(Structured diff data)
+===+

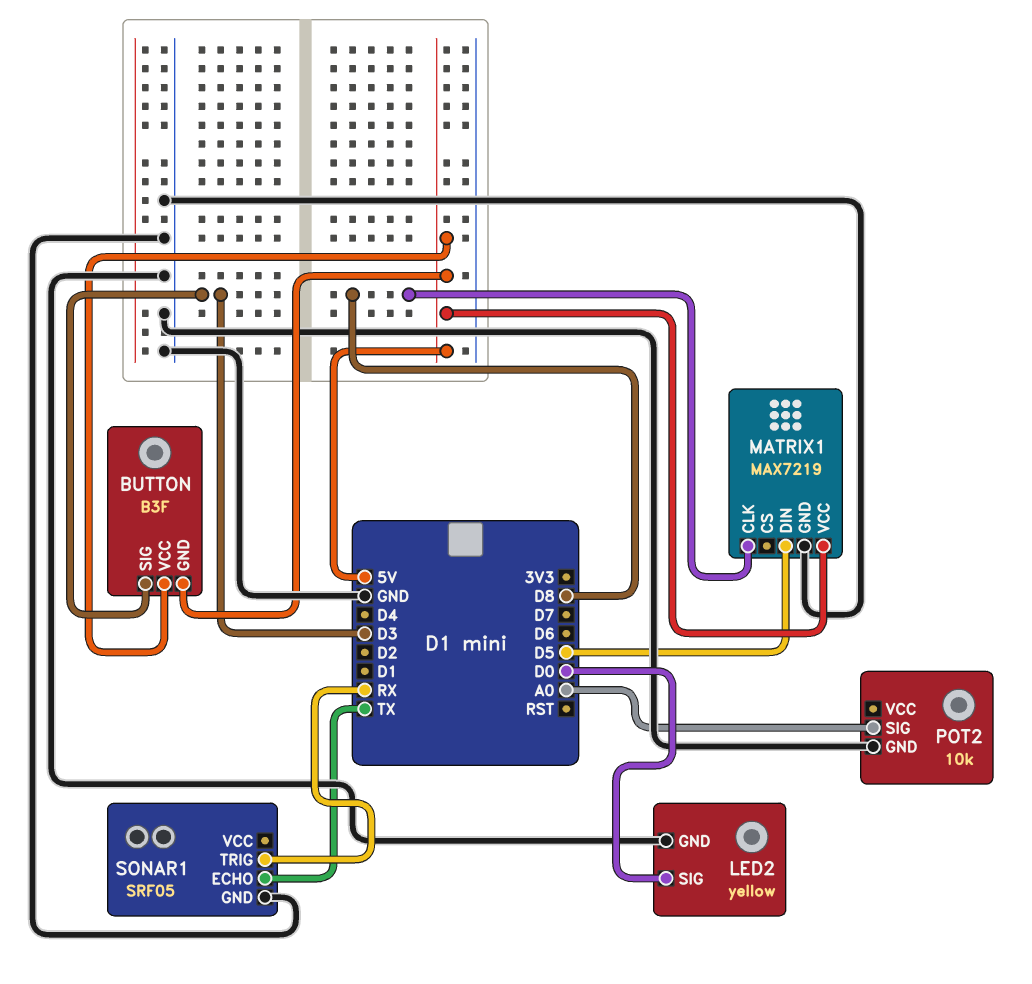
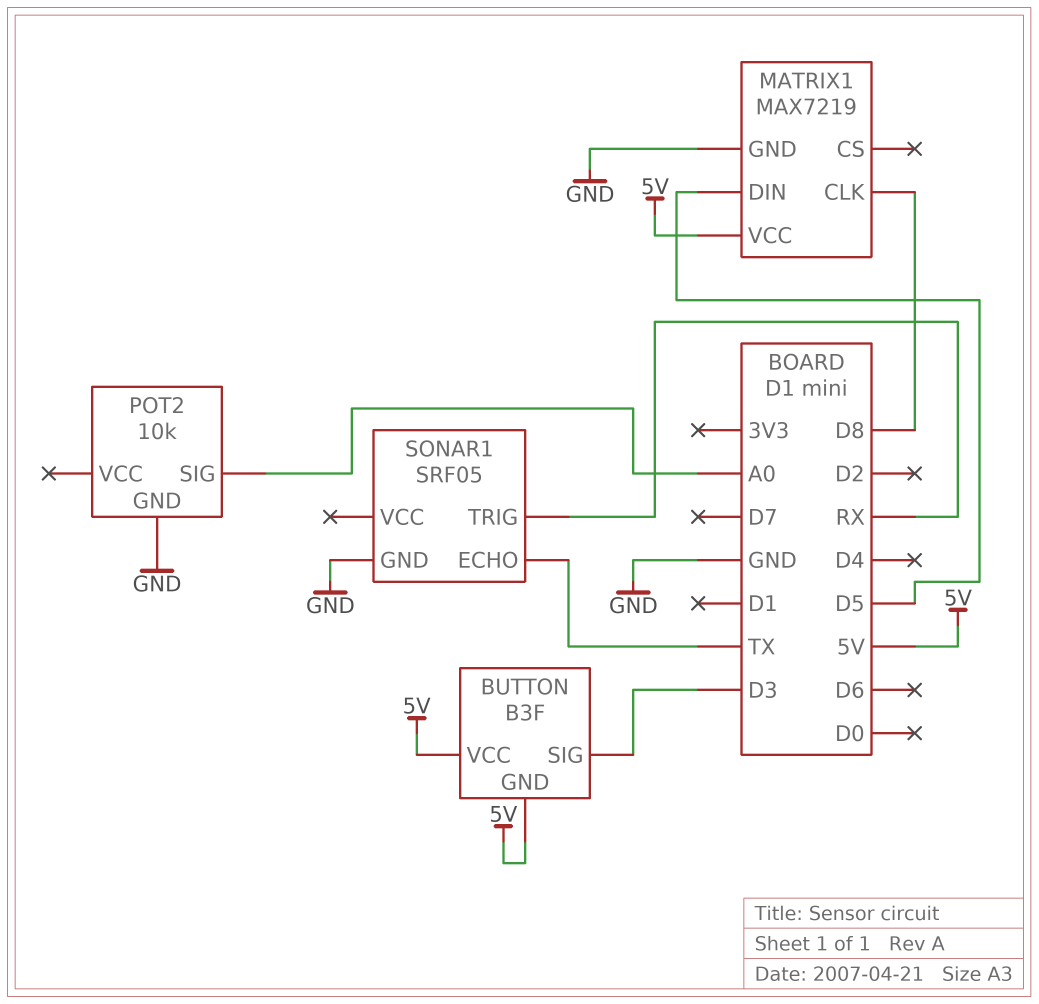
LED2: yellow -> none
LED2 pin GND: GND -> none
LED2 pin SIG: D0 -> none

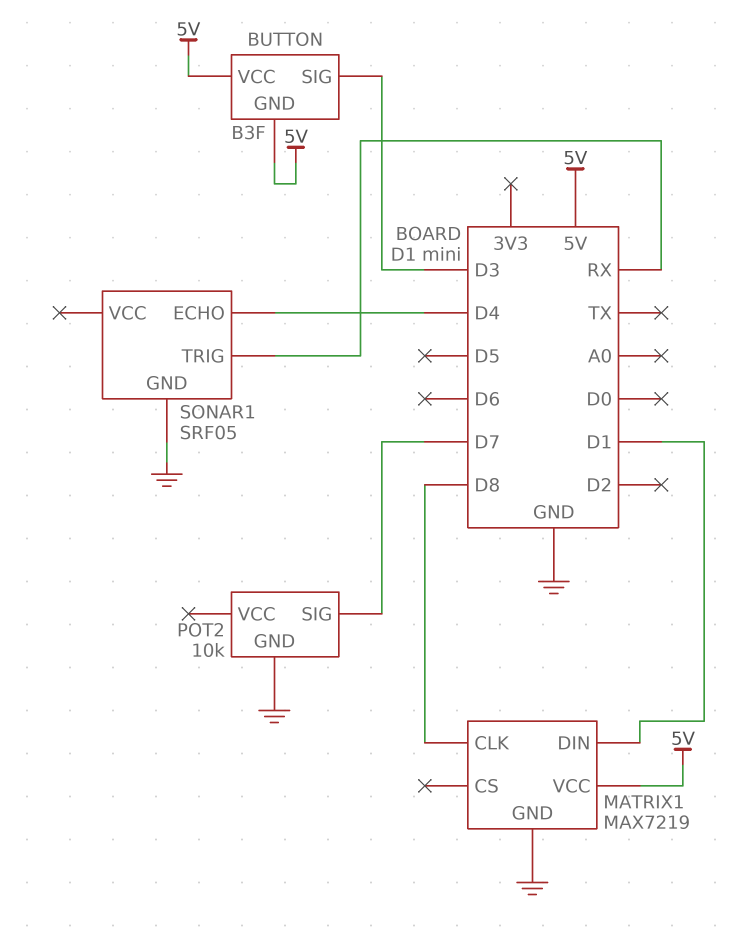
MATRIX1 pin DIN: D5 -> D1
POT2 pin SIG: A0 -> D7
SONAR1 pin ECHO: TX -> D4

+===+

### Assignment
Which of the lines above include the string "none"? Pick them out and copy them.

### Response below
LED2: yellow -> none
LED2 pin GND: GND -> none
LED2 pin SIG: D0 -> none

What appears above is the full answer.